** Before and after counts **
▼

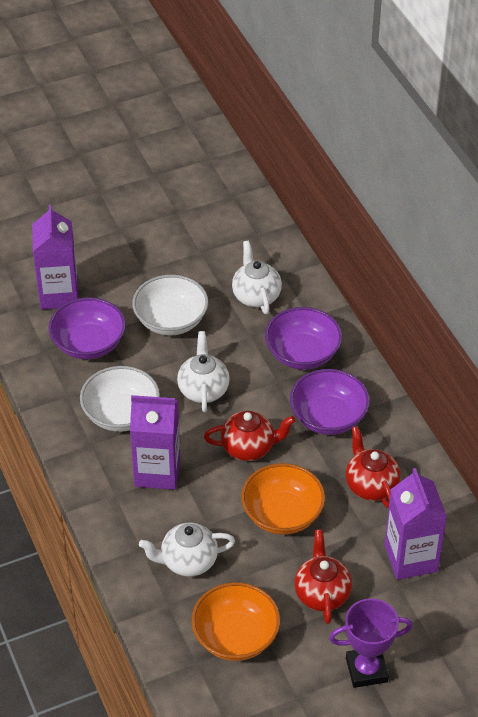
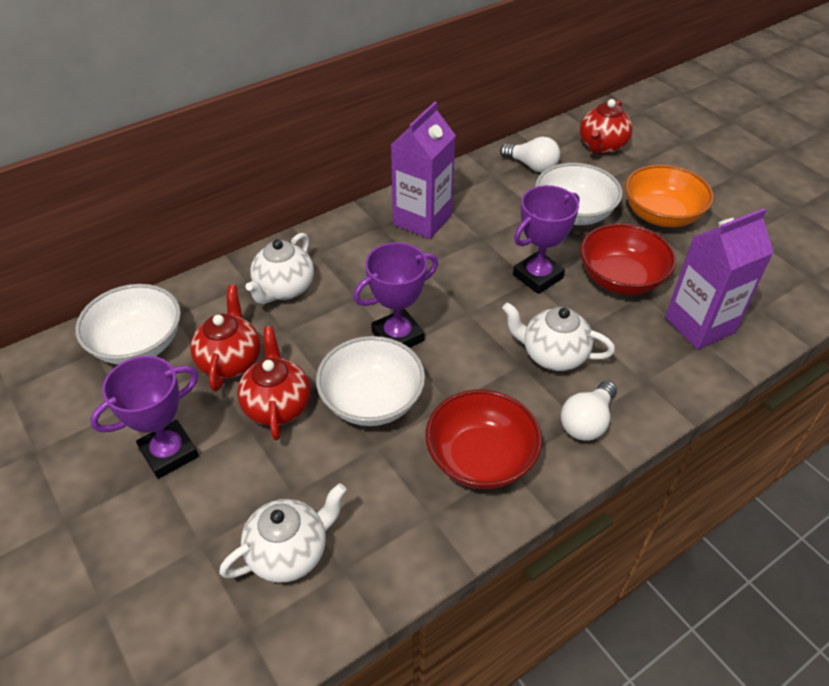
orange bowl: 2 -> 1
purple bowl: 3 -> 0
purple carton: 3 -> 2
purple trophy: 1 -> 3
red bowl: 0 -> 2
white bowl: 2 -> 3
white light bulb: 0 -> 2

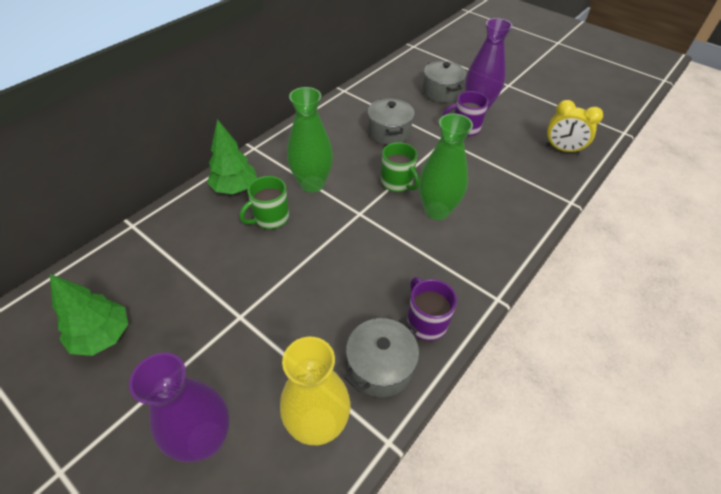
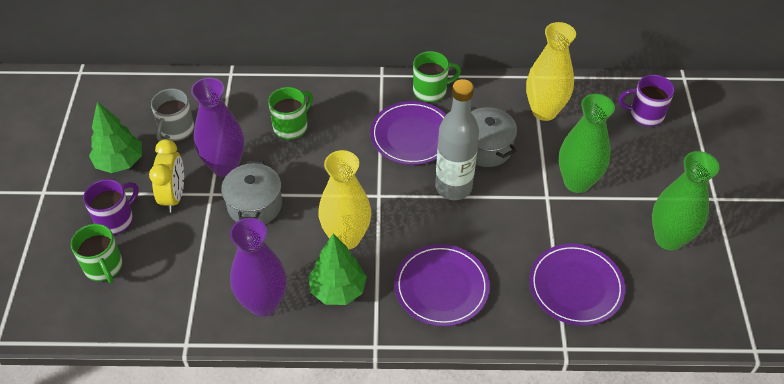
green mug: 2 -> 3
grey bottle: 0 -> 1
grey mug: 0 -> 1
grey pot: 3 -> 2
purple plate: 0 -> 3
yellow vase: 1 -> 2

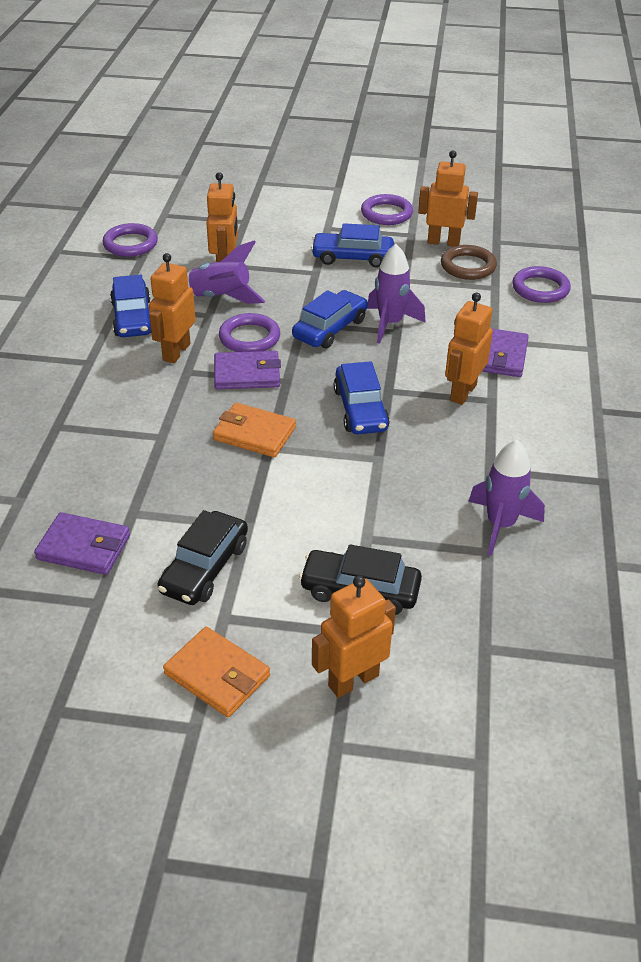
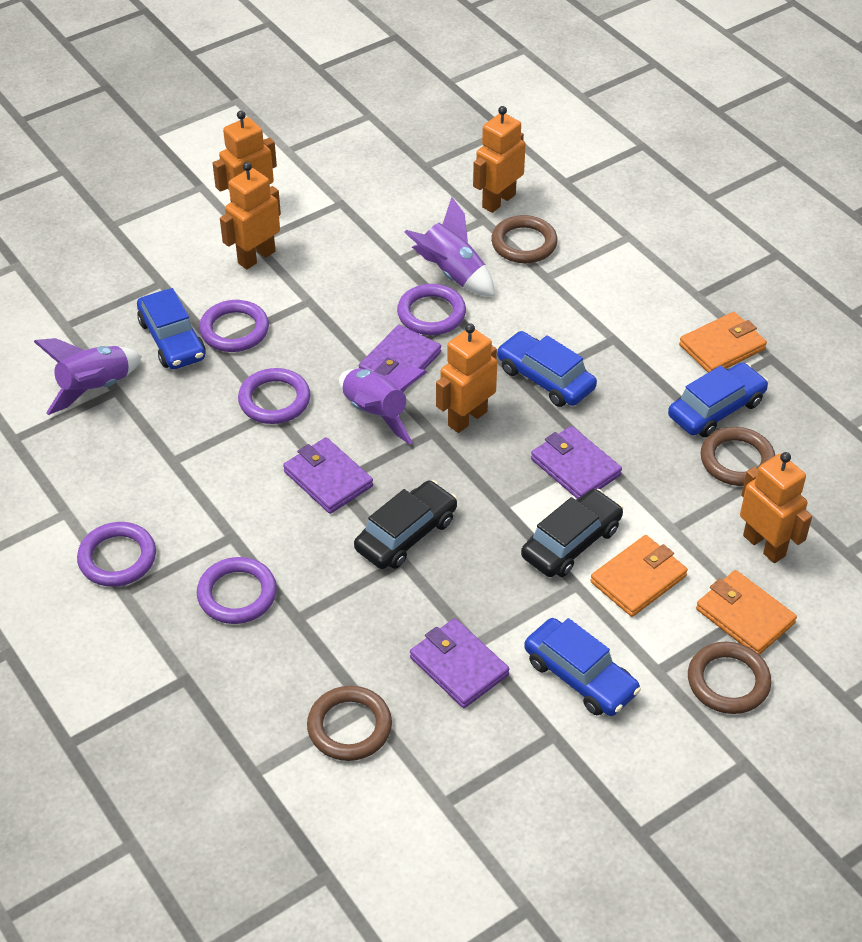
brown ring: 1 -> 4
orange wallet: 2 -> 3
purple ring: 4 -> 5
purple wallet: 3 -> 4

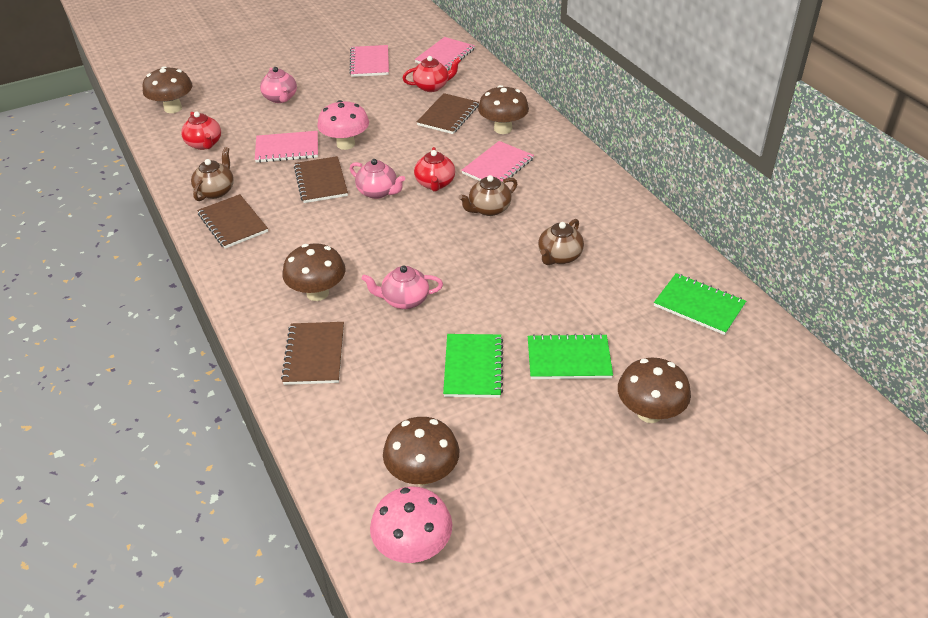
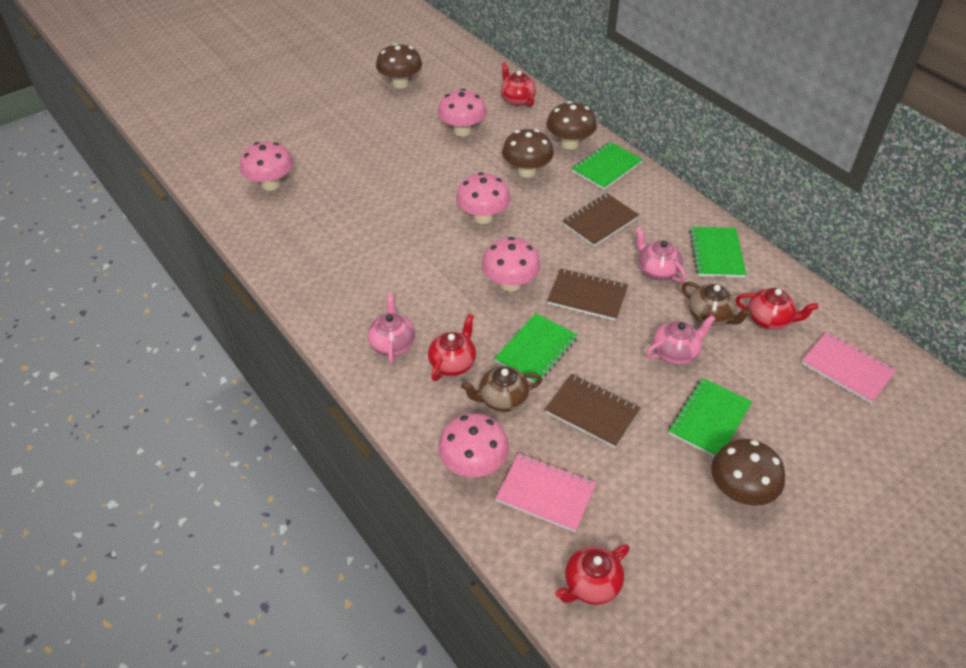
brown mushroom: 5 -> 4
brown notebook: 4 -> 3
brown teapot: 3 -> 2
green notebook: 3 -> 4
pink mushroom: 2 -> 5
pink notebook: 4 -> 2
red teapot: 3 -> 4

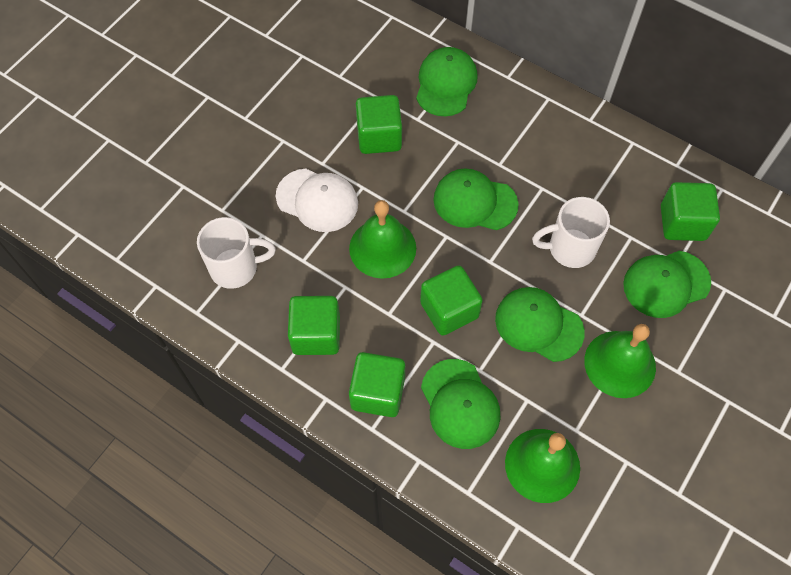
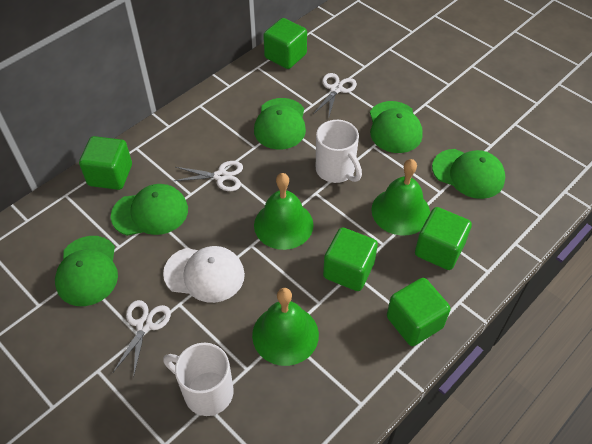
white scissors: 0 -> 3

▲

** Exercise description **
Write the records above out again exactly, with no pictures in your copy.

** Task output **
orange bowl: 2 -> 1
purple bowl: 3 -> 0
purple carton: 3 -> 2
purple trophy: 1 -> 3
red bowl: 0 -> 2
white bowl: 2 -> 3
white light bulb: 0 -> 2

green mug: 2 -> 3
grey bottle: 0 -> 1
grey mug: 0 -> 1
grey pot: 3 -> 2
purple plate: 0 -> 3
yellow vase: 1 -> 2

brown ring: 1 -> 4
orange wallet: 2 -> 3
purple ring: 4 -> 5
purple wallet: 3 -> 4

brown mushroom: 5 -> 4
brown notebook: 4 -> 3
brown teapot: 3 -> 2
green notebook: 3 -> 4
pink mushroom: 2 -> 5
pink notebook: 4 -> 2
red teapot: 3 -> 4

white scissors: 0 -> 3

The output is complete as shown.